Exercise goal:
Reproduce, with no changes, the line that contains "(283, 258) = (258, 358): purple" and all the lines that come after it in the records.

Scene change data:
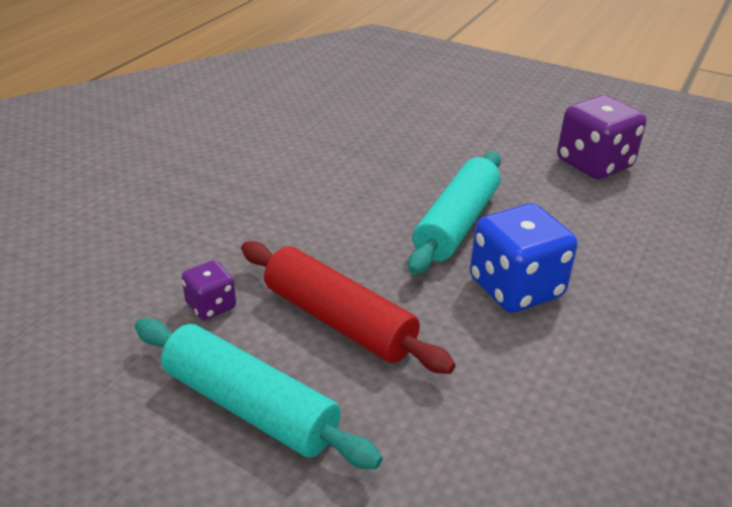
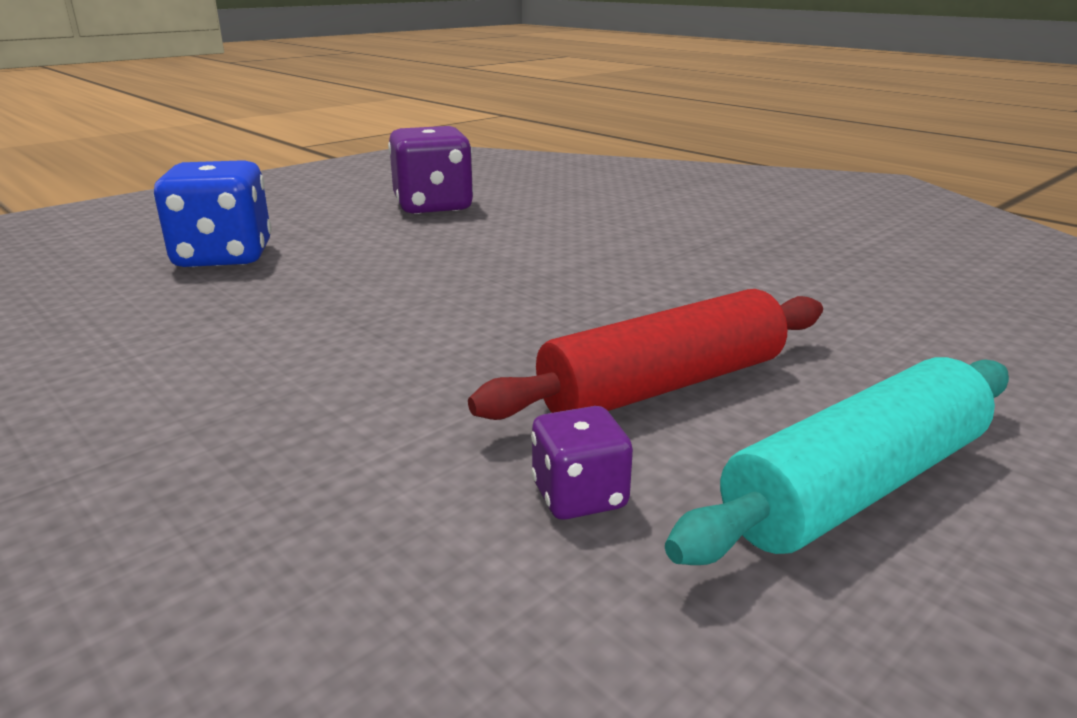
camera: 70 degrees left, 10 degrees down
(456, 224) = (488, 282): turquoise rolling pin -> none
(516, 288) = (638, 277): blue dice -> blue dice (223, 256)

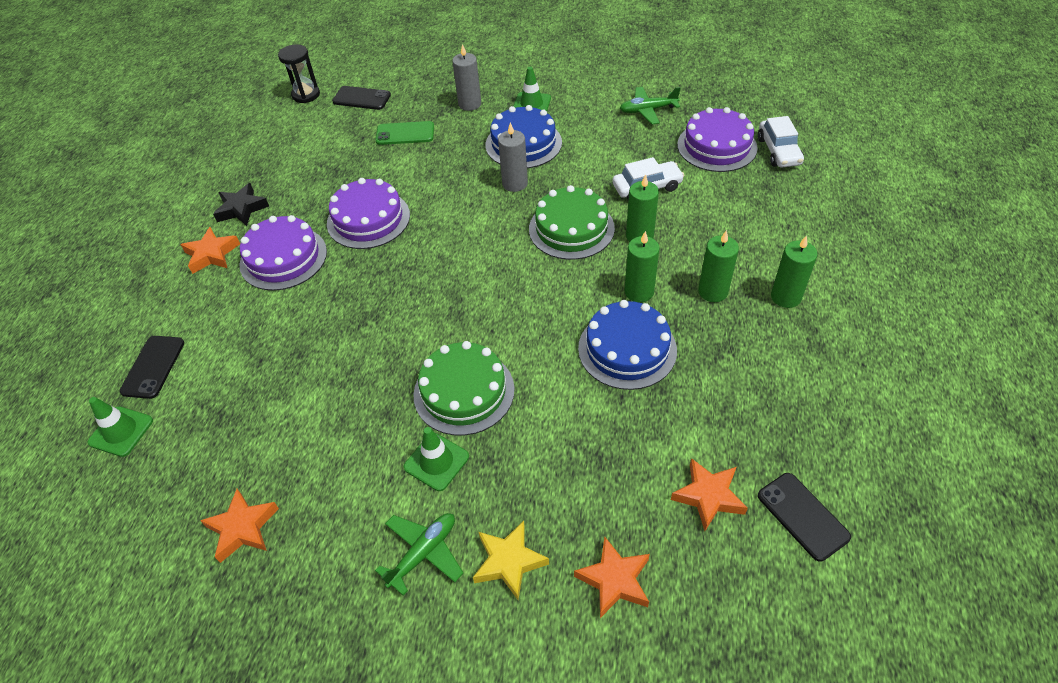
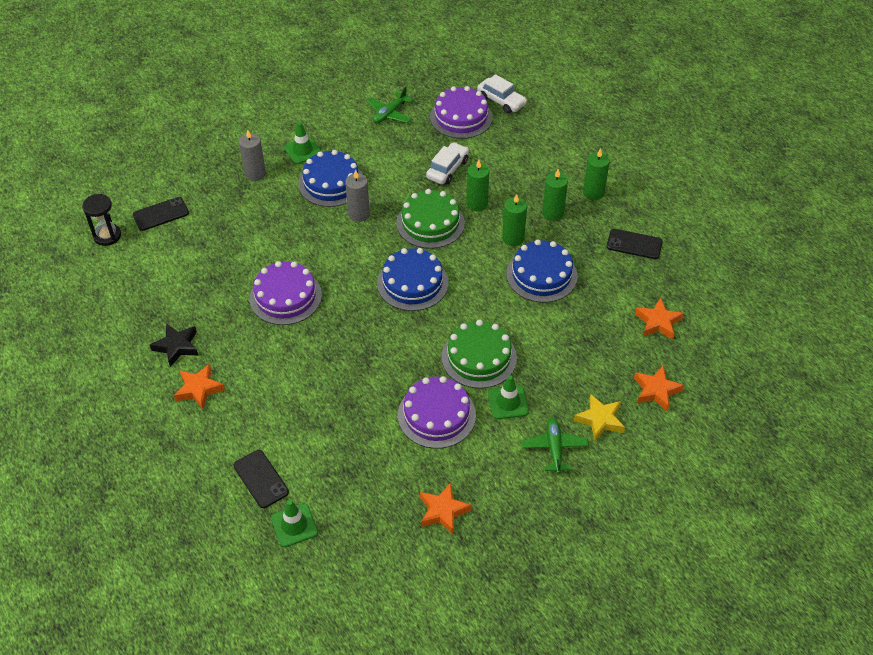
camera: 45 degrees left, 0 degrees up
(283, 258) = (258, 358): purple cake -> purple cake (436, 415)
(405, 134) = (233, 222): green phone -> none
(488, 275) = (412, 283): none -> blue cake
(802, 516) = (706, 302): black phone -> black phone (634, 244)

Solution to the problem:
(283, 258) = (258, 358): purple cake -> purple cake (436, 415)
(405, 134) = (233, 222): green phone -> none
(488, 275) = (412, 283): none -> blue cake
(802, 516) = (706, 302): black phone -> black phone (634, 244)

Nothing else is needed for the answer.